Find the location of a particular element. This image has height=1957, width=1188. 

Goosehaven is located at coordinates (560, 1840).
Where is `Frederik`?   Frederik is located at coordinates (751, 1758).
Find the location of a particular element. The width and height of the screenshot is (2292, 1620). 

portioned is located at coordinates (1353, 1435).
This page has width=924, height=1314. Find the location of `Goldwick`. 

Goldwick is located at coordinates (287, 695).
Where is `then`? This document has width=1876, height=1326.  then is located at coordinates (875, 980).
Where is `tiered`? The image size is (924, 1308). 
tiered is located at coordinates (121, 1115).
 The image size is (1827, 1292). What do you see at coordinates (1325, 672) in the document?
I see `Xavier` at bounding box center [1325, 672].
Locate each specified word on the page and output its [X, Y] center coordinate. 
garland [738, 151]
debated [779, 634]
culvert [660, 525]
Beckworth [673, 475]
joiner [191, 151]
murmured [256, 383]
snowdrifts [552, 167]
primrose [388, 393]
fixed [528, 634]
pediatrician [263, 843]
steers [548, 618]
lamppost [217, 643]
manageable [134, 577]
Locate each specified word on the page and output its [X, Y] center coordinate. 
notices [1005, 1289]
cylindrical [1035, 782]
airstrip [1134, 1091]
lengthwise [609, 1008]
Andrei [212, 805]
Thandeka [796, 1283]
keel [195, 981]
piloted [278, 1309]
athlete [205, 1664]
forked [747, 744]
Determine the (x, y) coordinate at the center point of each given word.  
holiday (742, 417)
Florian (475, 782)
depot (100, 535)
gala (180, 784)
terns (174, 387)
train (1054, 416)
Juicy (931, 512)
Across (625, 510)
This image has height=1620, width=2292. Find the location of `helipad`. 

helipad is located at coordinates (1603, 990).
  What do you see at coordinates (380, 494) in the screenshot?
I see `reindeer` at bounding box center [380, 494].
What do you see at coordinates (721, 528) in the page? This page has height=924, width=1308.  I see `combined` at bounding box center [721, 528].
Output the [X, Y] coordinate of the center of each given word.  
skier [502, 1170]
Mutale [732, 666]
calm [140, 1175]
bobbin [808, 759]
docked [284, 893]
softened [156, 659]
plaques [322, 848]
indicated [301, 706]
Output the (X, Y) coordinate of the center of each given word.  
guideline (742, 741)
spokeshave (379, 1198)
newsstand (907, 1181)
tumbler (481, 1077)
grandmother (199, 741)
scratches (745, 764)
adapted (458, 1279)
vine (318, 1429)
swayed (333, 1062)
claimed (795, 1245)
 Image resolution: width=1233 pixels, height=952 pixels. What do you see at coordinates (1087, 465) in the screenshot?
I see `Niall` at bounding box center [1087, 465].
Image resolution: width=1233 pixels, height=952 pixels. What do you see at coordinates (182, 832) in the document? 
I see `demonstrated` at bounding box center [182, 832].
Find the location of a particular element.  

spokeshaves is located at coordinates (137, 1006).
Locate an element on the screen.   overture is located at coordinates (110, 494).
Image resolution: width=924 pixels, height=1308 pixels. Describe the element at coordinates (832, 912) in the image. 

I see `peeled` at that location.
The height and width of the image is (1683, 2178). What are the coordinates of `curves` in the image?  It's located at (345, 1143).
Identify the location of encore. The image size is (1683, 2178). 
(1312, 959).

************

#### Set exercise:
Locate each line of the items above that contains the string "given", and copy those lines out in full. Case counts.

#### Problem solution:
Determine the (x, y) coordinate at the center point of each given word.  
Output the [X, Y] coordinate of the center of each given word.  
Output the (X, Y) coordinate of the center of each given word.  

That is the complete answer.